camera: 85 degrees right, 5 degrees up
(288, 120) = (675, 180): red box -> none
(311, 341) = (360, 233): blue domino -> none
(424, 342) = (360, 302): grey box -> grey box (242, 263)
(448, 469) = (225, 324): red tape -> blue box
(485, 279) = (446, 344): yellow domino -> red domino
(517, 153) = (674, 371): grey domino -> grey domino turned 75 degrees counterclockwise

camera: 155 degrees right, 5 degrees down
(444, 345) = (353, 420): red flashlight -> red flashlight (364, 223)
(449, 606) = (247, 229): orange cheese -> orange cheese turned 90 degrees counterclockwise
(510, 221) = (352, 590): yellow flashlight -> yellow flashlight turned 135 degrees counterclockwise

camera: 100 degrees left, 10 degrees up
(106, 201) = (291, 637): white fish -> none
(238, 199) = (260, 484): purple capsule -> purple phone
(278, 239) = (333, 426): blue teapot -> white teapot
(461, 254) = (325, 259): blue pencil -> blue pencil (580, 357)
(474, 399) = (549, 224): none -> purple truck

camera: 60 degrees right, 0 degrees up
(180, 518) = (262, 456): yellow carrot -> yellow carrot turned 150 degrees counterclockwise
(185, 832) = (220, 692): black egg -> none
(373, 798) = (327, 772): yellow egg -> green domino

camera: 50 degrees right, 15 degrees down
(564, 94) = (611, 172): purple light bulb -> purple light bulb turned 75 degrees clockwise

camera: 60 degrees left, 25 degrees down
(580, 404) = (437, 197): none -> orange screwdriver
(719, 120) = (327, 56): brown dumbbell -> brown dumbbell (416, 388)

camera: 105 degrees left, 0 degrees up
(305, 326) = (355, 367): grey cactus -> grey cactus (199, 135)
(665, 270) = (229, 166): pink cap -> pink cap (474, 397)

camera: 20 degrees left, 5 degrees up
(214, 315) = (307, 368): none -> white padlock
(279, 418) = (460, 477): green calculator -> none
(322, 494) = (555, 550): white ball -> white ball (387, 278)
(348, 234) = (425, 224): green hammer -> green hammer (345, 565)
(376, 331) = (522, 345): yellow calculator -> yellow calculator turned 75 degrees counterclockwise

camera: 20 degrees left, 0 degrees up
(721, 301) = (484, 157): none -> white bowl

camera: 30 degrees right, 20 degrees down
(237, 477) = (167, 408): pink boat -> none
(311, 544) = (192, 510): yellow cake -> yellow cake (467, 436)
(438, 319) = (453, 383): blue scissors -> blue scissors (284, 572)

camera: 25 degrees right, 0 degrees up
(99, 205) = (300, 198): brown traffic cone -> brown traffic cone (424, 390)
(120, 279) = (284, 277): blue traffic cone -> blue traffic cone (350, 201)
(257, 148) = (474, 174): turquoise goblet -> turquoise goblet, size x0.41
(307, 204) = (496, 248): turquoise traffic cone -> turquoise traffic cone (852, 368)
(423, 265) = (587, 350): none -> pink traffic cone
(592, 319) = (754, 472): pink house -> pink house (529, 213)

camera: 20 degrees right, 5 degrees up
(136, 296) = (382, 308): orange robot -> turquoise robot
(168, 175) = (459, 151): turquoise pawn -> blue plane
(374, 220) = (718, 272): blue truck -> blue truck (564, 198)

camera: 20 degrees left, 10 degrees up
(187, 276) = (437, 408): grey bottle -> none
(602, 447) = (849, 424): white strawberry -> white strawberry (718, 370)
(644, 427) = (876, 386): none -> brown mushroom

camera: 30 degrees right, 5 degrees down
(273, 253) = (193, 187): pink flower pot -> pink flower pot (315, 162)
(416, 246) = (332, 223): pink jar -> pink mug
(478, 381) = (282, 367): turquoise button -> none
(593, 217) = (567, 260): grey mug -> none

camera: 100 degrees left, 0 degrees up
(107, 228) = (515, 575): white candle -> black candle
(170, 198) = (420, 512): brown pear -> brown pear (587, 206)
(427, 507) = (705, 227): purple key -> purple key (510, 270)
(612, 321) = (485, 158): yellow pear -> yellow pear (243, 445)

** To do **
The expected output is the lines from the one with "camera: 30 degrees right, 5 degrees down" through the end of the data, exactly as written and nothing more.

** Task response **
camera: 30 degrees right, 5 degrees down
(273, 253) = (193, 187): pink flower pot -> pink flower pot (315, 162)
(416, 246) = (332, 223): pink jar -> pink mug
(478, 381) = (282, 367): turquoise button -> none
(593, 217) = (567, 260): grey mug -> none

camera: 100 degrees left, 0 degrees up
(107, 228) = (515, 575): white candle -> black candle
(170, 198) = (420, 512): brown pear -> brown pear (587, 206)
(427, 507) = (705, 227): purple key -> purple key (510, 270)
(612, 321) = (485, 158): yellow pear -> yellow pear (243, 445)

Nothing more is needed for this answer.